Directions >> Look through the entries below and count the lines with "black" in them; the reply is the number alone.

----- Extracted records -----

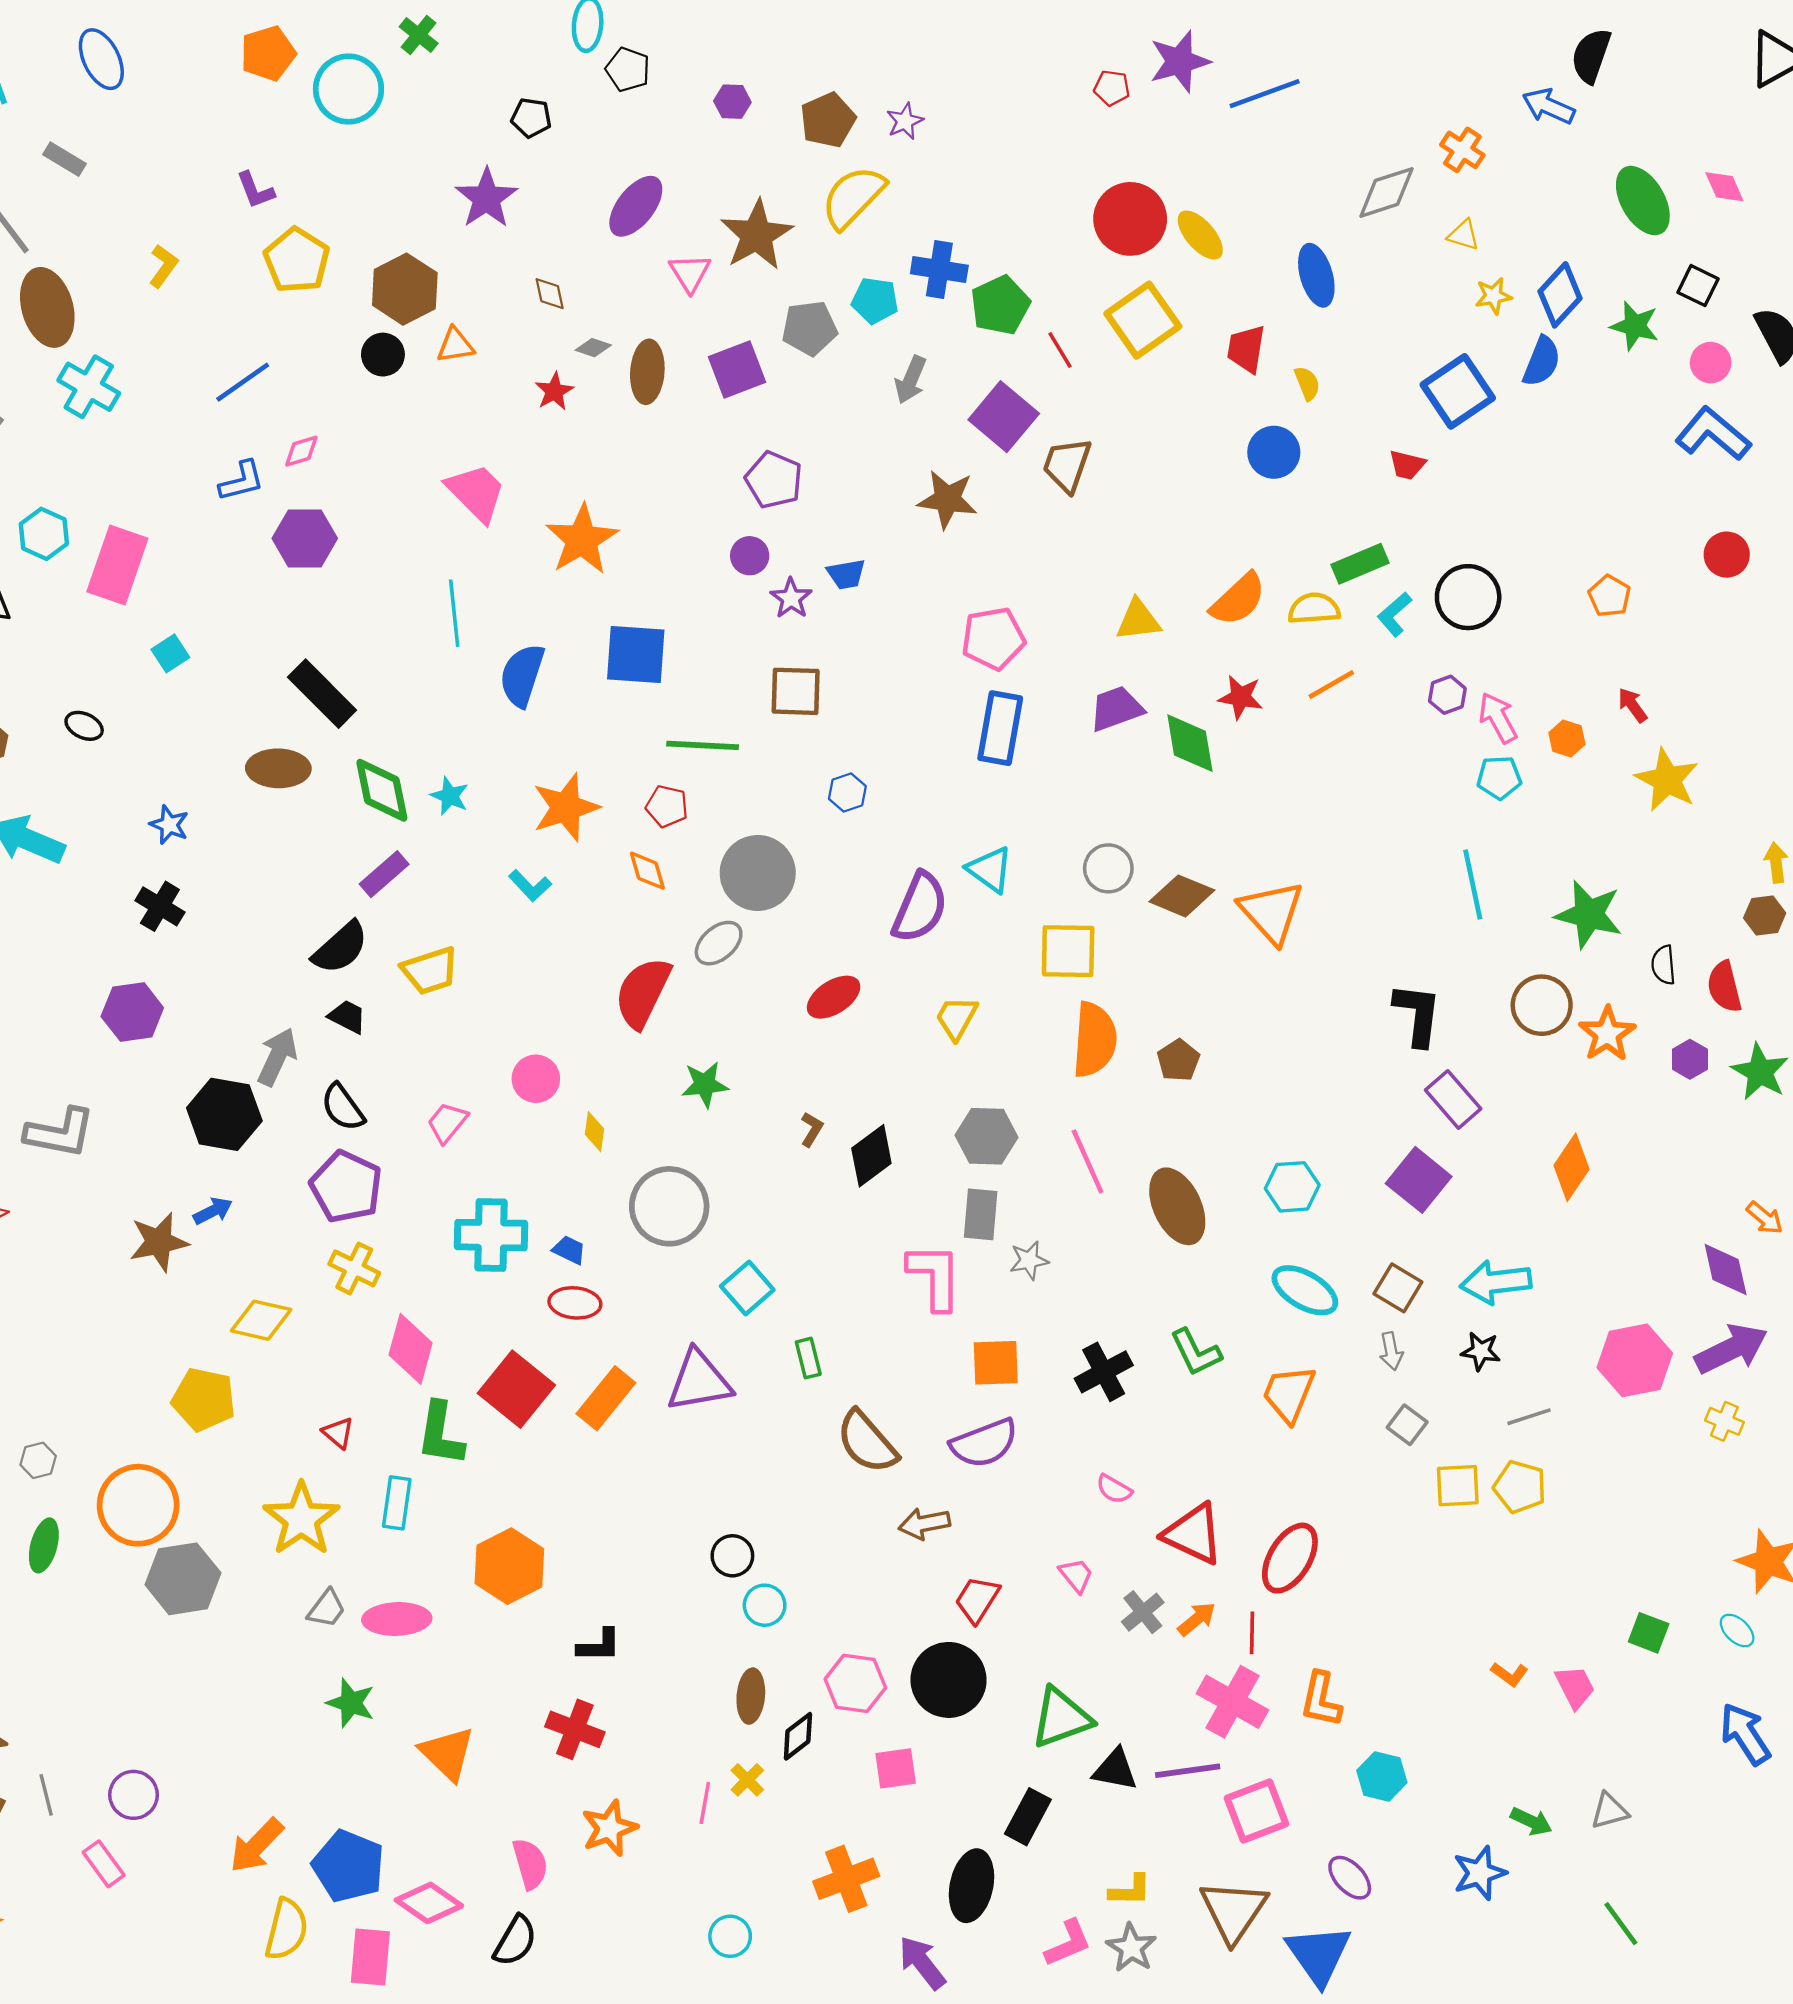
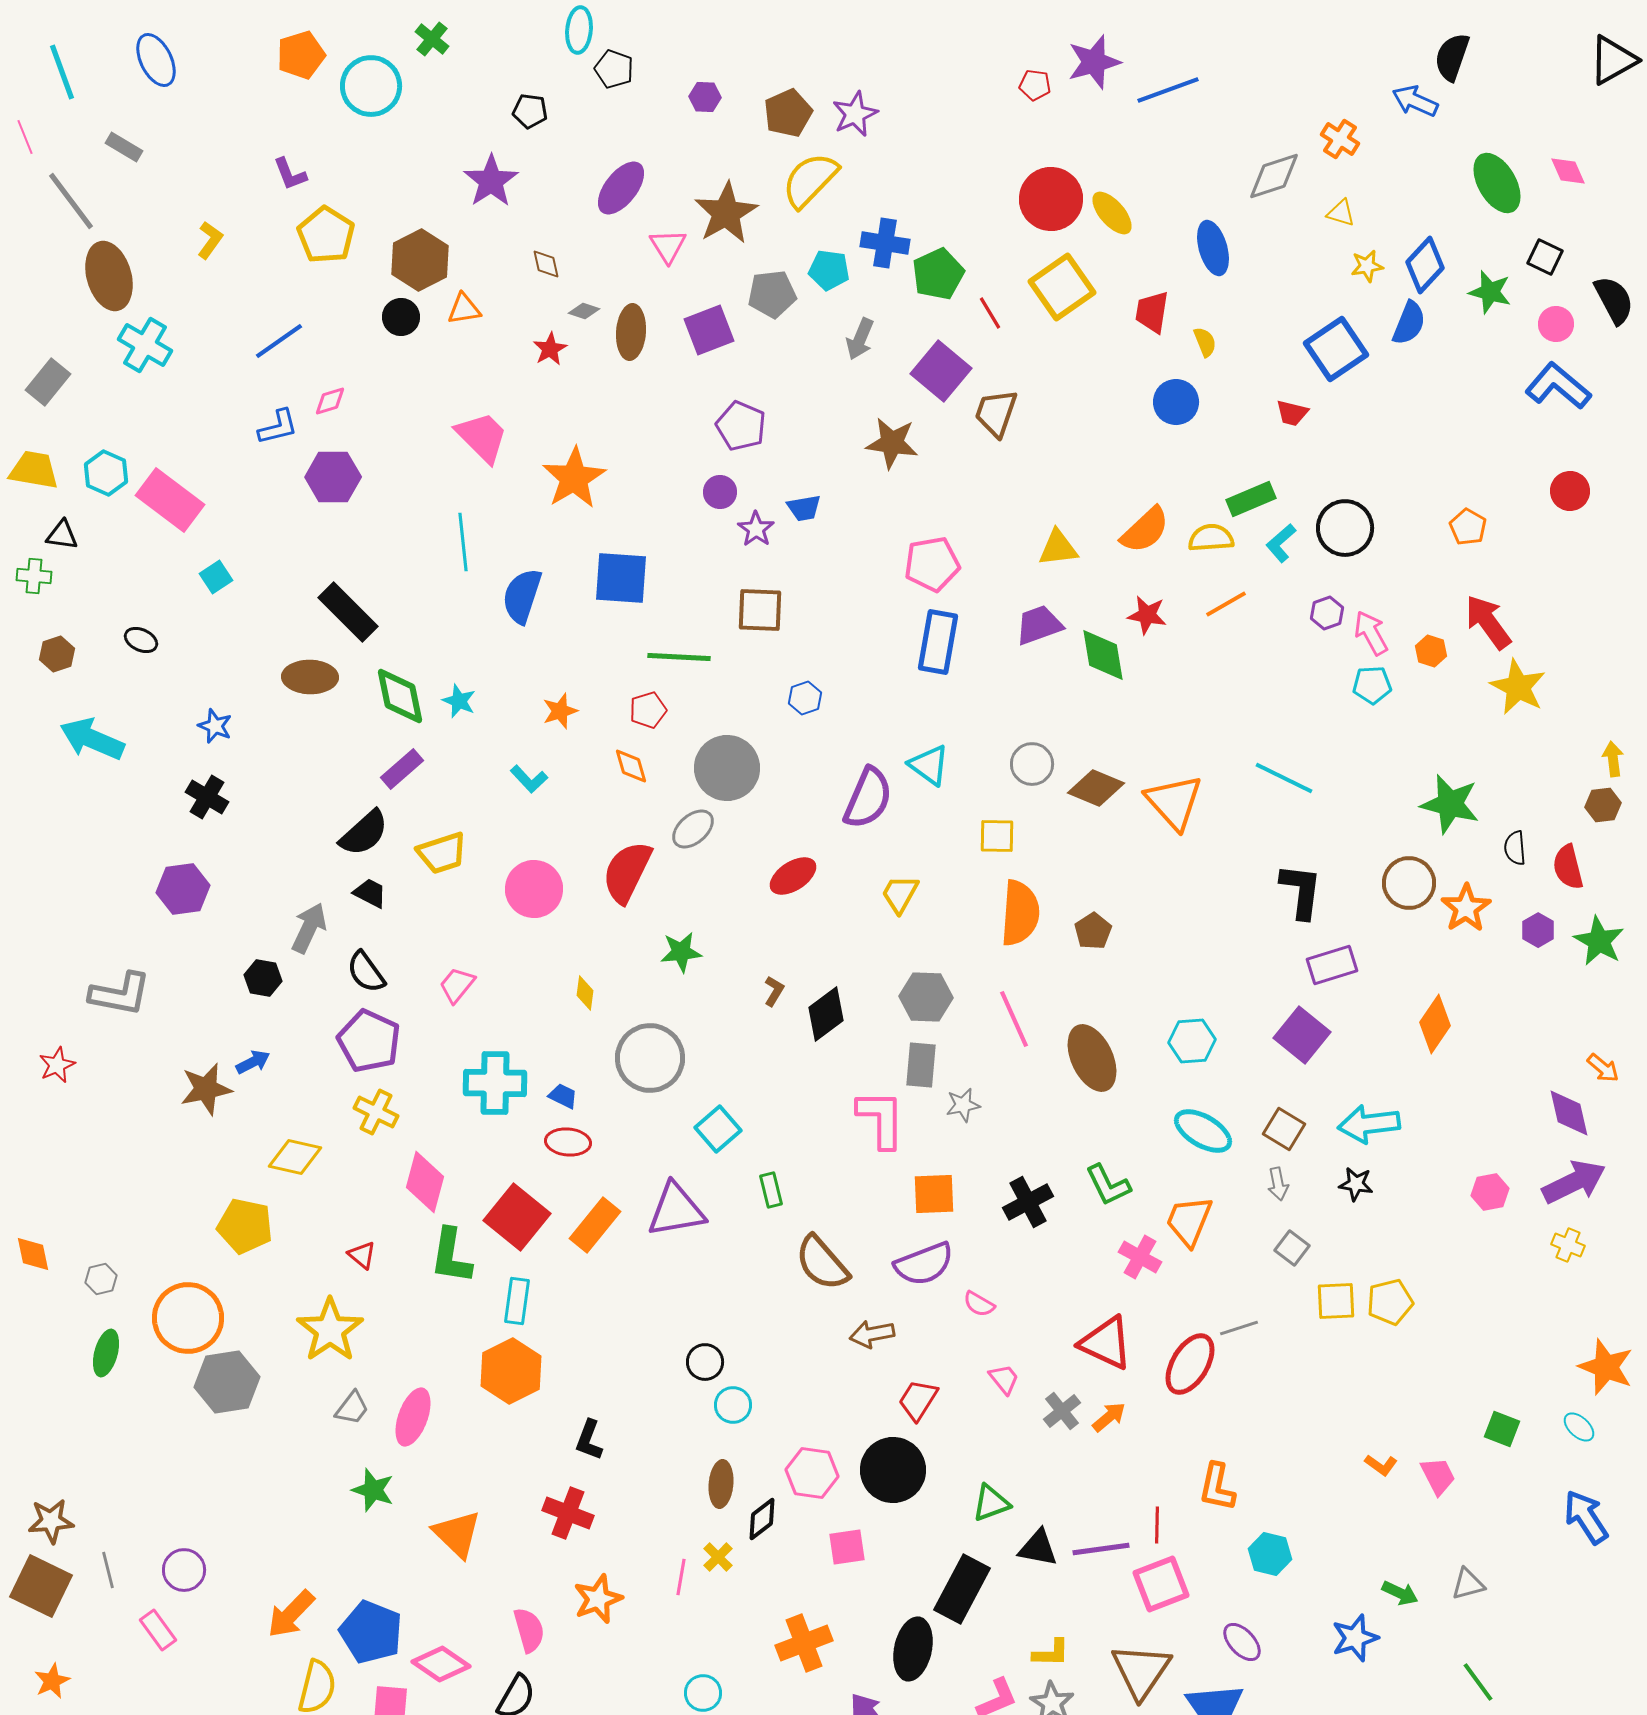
purple star: (905, 121) -> (855, 114), size x1.4
pink rectangle: (117, 565) -> (170, 500), turned -72
red arrow: (1632, 705) -> (1488, 622), size x1.8
red pentagon: (667, 806) -> (648, 710), turned -30
orange star: (566, 807) -> (560, 711), size x0.6
cyan line: (1473, 884) -> (1284, 778), moved, turned -52
yellow square: (1068, 951) -> (997, 836), size x0.7
pink circle: (536, 1079) -> (534, 889), moved, size x1.4
purple rectangle: (1453, 1099) -> (1332, 965), turned -66
black hexagon: (224, 1114) -> (263, 978), size x0.6
pink hexagon: (1635, 1360) -> (1490, 1192), size x0.6
gray line: (1529, 1417) -> (1239, 1328), moved
yellow pentagon: (1520, 1487) -> (1390, 1302), turned -30
pink semicircle: (1114, 1489) -> (979, 1304), moved
cyan rectangle: (397, 1503) -> (517, 1301), moved
pink ellipse: (397, 1619) -> (413, 1417), turned -68
red line: (1252, 1633) -> (1157, 1525), moved
black L-shape: (599, 1645) -> (589, 1440), turned 111
pink cross: (1232, 1702) -> (1140, 1257), moved, size x0.7
green triangle: (1061, 1718) -> (991, 1503), size x0.7
black rectangle: (1028, 1817) -> (962, 1589), size x1.4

-----

Exercise output >> 3